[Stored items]
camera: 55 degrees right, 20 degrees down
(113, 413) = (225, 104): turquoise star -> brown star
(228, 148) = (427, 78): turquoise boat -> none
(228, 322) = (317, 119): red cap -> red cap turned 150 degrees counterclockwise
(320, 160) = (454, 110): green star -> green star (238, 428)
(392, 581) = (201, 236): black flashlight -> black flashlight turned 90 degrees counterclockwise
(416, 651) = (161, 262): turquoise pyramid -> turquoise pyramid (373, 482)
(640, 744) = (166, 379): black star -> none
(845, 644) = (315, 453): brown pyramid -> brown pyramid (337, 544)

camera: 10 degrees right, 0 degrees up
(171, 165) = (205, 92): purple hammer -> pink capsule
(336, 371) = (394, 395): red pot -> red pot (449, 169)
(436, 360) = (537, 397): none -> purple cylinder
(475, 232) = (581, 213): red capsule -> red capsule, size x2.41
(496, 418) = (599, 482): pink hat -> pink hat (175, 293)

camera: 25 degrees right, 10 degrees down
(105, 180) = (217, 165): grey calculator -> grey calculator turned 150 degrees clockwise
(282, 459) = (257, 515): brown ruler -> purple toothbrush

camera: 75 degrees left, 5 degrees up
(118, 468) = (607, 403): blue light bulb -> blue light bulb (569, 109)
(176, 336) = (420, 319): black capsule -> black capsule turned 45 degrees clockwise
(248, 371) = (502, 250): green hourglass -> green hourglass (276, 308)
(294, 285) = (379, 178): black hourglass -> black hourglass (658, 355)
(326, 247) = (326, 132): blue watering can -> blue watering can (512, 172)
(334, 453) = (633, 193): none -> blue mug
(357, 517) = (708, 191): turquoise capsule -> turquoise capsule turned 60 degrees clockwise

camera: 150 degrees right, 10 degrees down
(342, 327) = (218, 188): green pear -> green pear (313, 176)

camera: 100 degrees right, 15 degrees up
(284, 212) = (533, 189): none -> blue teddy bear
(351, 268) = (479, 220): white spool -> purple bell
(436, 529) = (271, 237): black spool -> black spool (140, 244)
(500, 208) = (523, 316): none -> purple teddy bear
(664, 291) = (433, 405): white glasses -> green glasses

About this task ▸
Throughout the data above, count the lines where the word "pyramid" occurs, and report that figure alone.

Your solution ▸
2